• _Exercise objective_
The listing, minus its pictures, is to be given again exactly.

═══ Listed entries

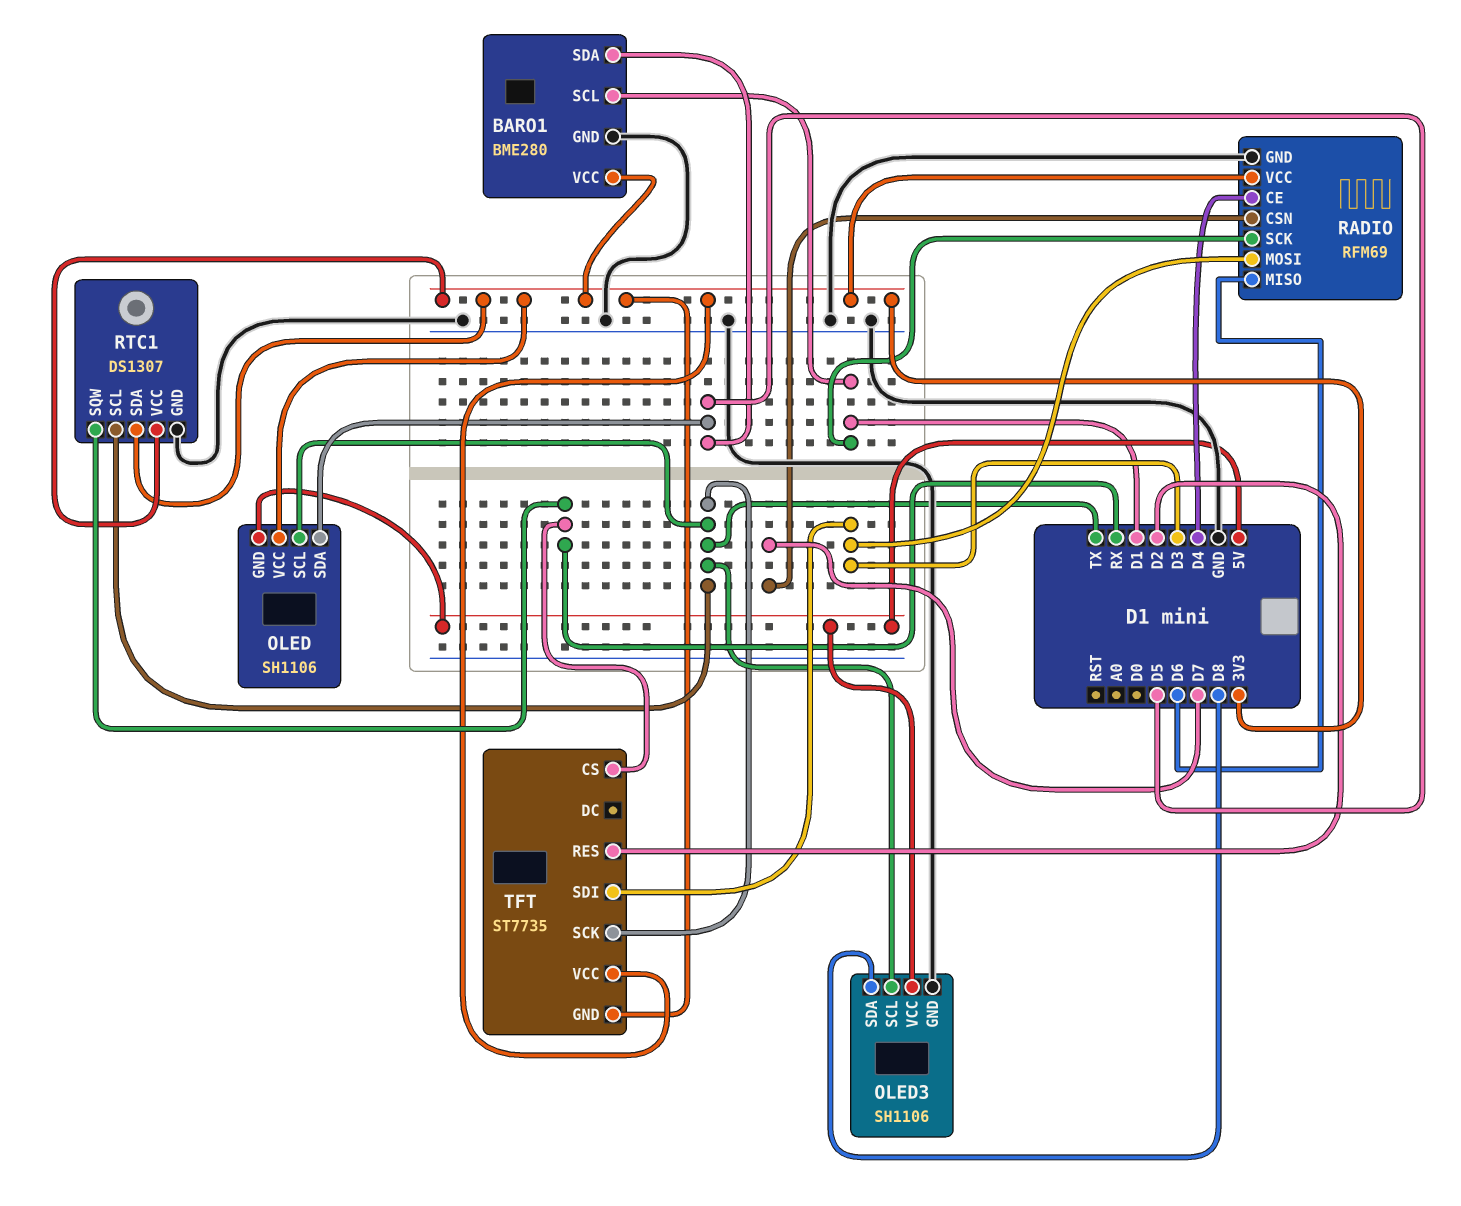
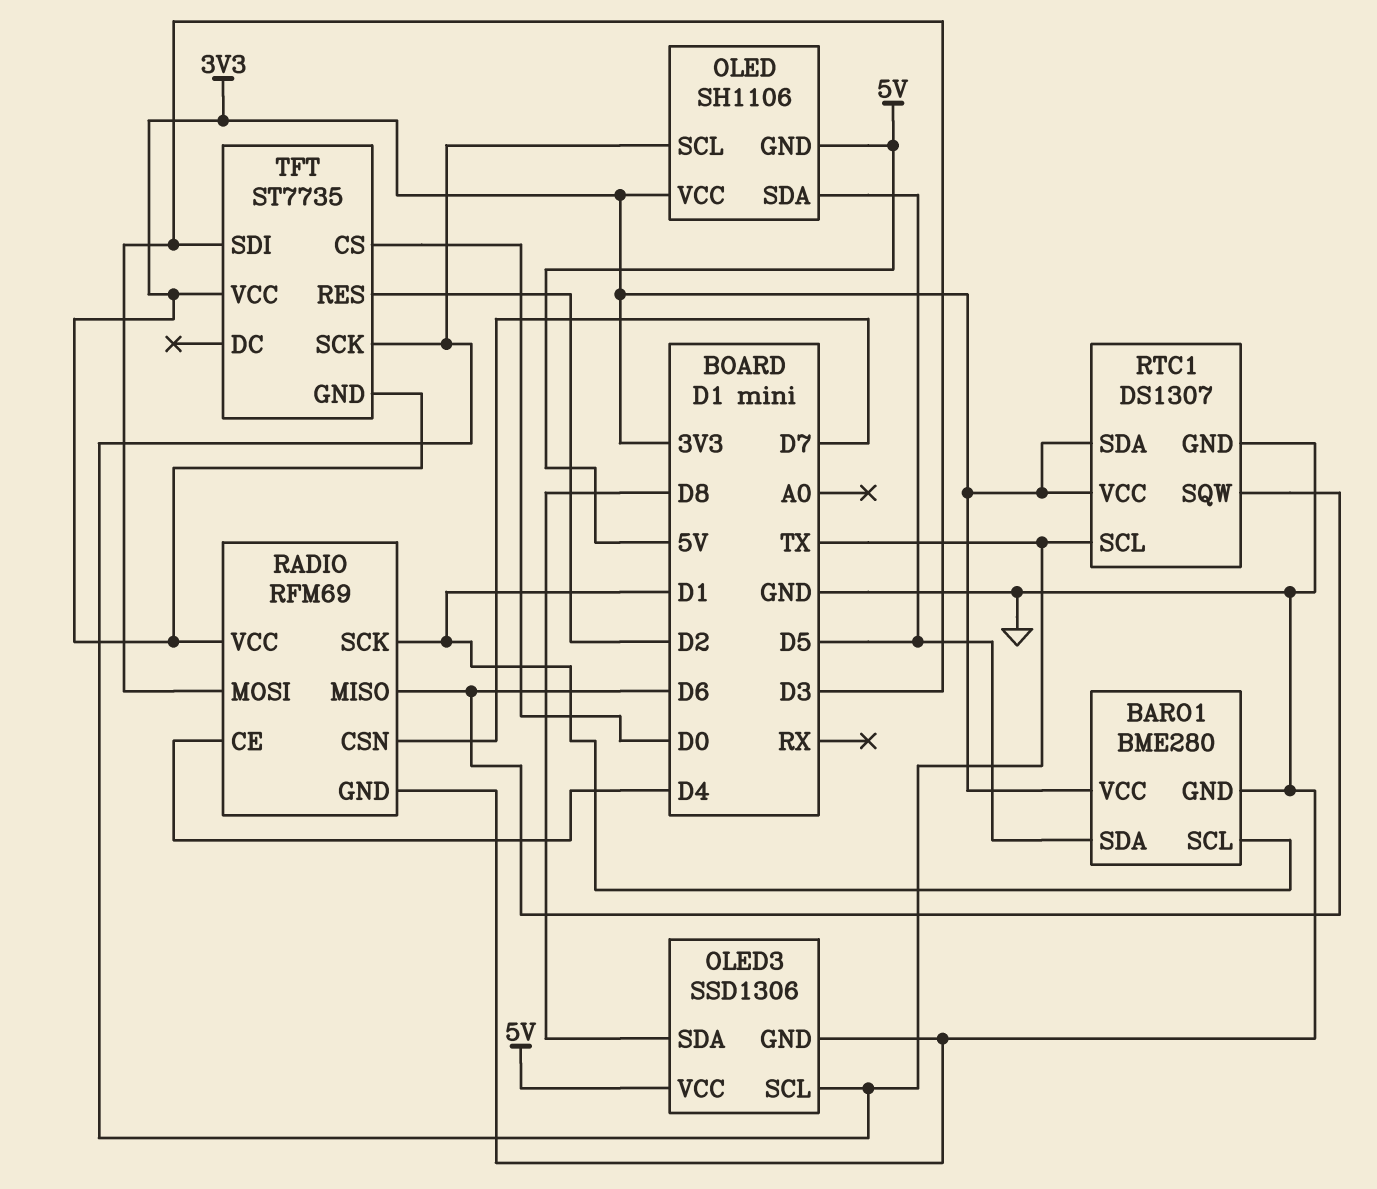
OLED3: SH1106 -> SSD1306
RTC1 pin SQW: RX -> D6
TFT pin CS: RX -> D0

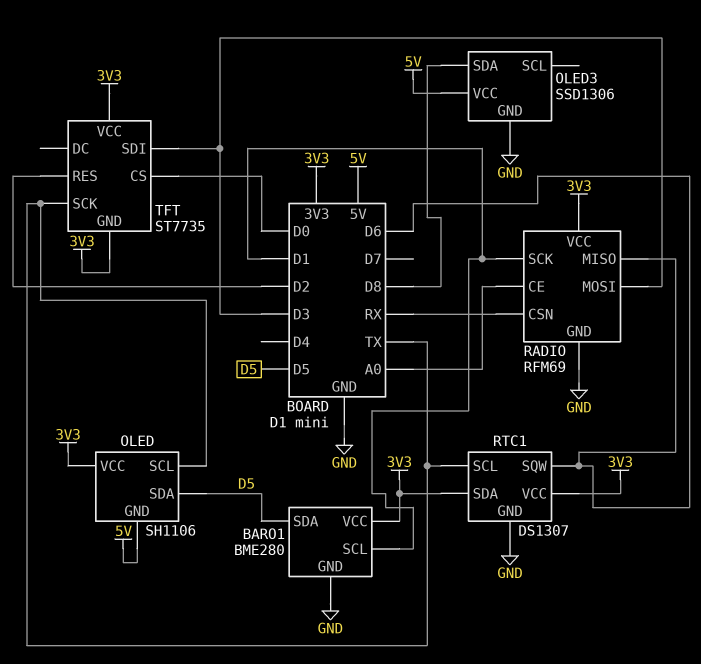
OLED3 pin SCL: TX -> none
RADIO pin CE: D4 -> A0
RADIO pin CSN: D7 -> RX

══════

• _Written response_
OLED3: SH1106 -> SSD1306
RTC1 pin SQW: RX -> D6
TFT pin CS: RX -> D0

OLED3 pin SCL: TX -> none
RADIO pin CE: D4 -> A0
RADIO pin CSN: D7 -> RX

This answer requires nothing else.